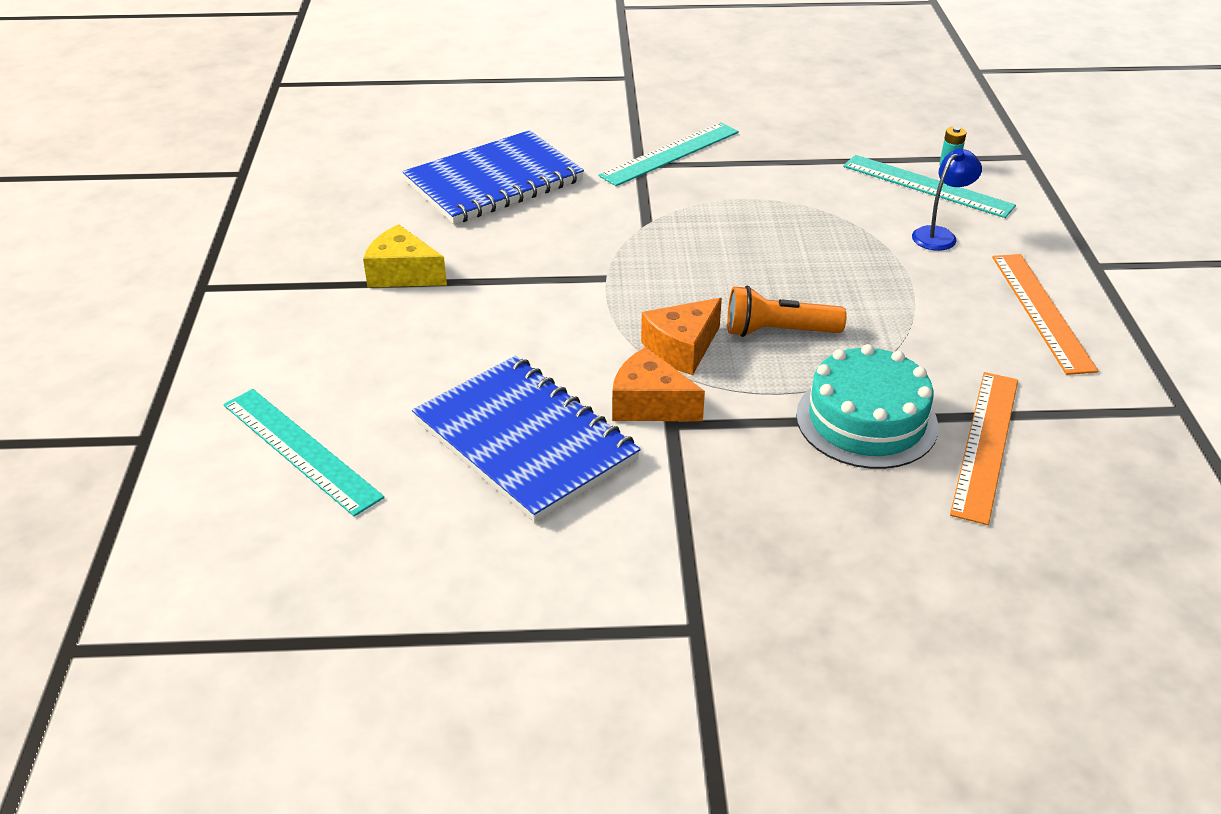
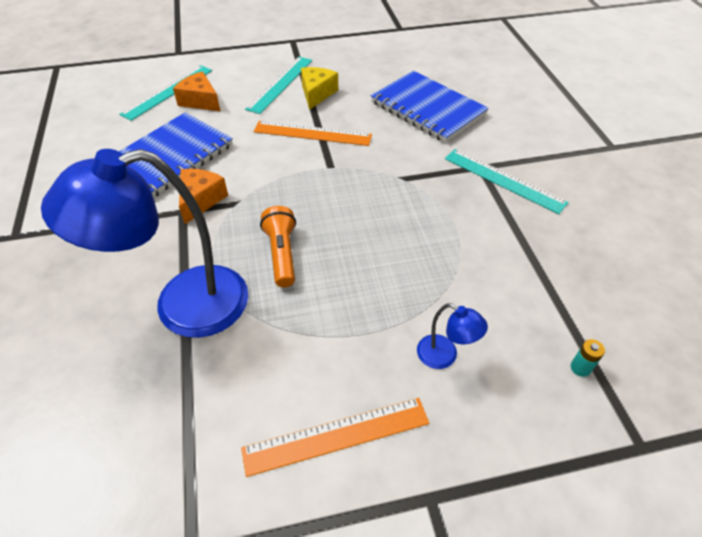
camera: 80 degrees right, 10 degrees up
(682, 349) = (257, 208): orange cheese -> orange cheese (200, 101)
(866, 420) = (182, 306): turquoise cake -> blue lamp
(927, 186) = (530, 348): turquoise ruler -> turquoise ruler (280, 84)
(985, 444) = (152, 379): orange ruler -> orange ruler (312, 133)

§ **Exercise details**:
Extract each line from the listing that holds the word "orange".

§ **Final answer**:
(682, 349) = (257, 208): orange cheese -> orange cheese (200, 101)
(985, 444) = (152, 379): orange ruler -> orange ruler (312, 133)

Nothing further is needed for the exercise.